EXERCISE GOAL: Check every line of the entries below for the word "brick", then give only the number of lines that have it.

EXTRACTED MATERIAL Block Start

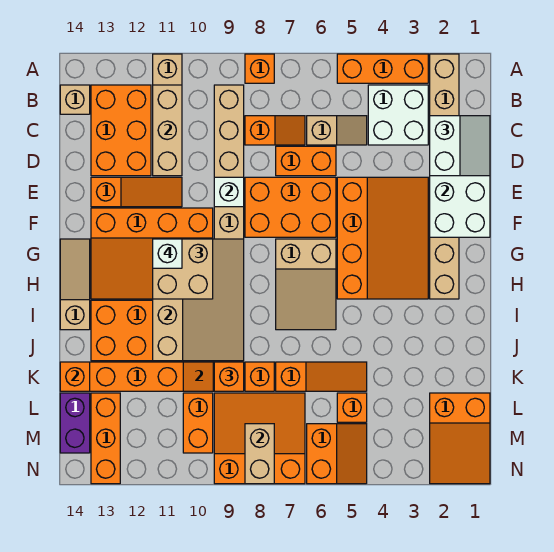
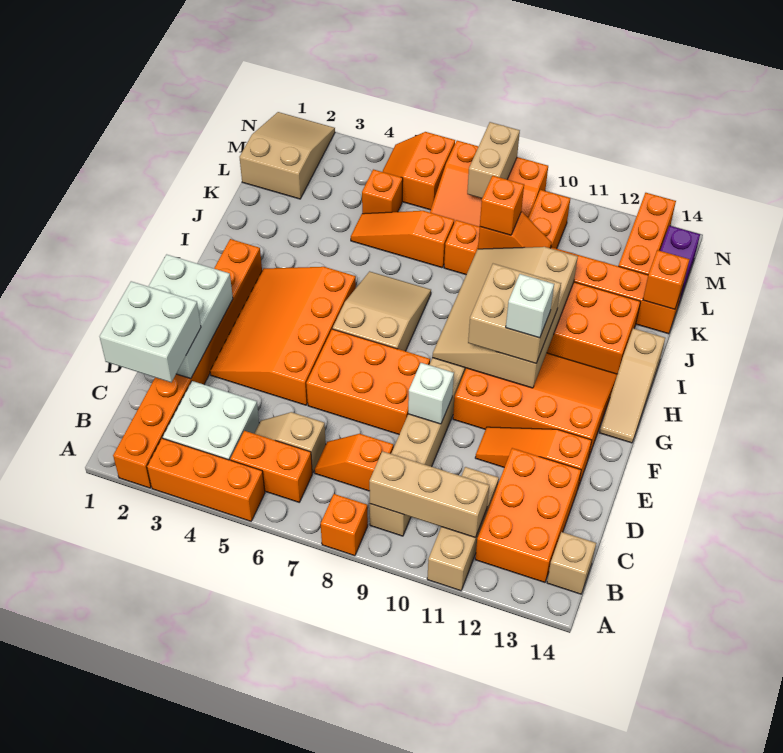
tan brick A2:H2 level 1 -> orange brick A2:H2 level 1
tan brick B11:D11 level 2 -> tan brick B9:B11 level 2
white slope C1:D2 level 3 top 2 -> white brick C1:D2 level 3
orange brick D6:D7 level 1 -> orange brick B5:B6 level 1
orange slope L1:N2 level 1 top L -> tan slope L1:N2 level 1 top L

EXTRACTED MATERIAL Block End

OUTPUT OF THE EXERCISE: 4